*Input data*.
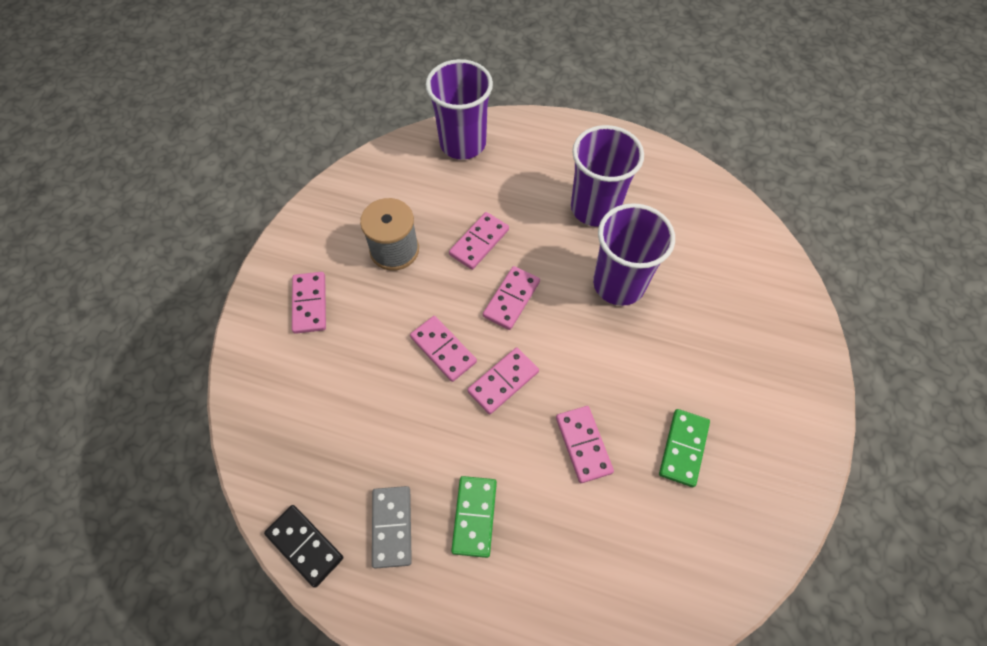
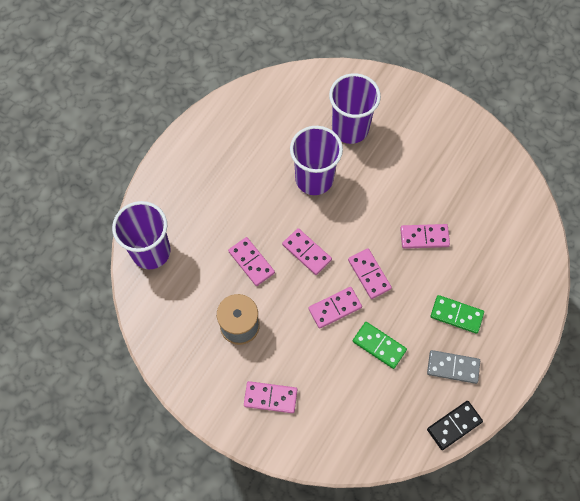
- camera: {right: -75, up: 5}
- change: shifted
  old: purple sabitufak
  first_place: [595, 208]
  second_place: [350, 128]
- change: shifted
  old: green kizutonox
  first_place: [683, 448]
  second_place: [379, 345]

*Problem to solve*. Render the data above verbatim and without pictures.

*Expected output*.
- camera: {right: -75, up: 5}
- change: shifted
  old: purple sabitufak
  first_place: [595, 208]
  second_place: [350, 128]
- change: shifted
  old: green kizutonox
  first_place: [683, 448]
  second_place: [379, 345]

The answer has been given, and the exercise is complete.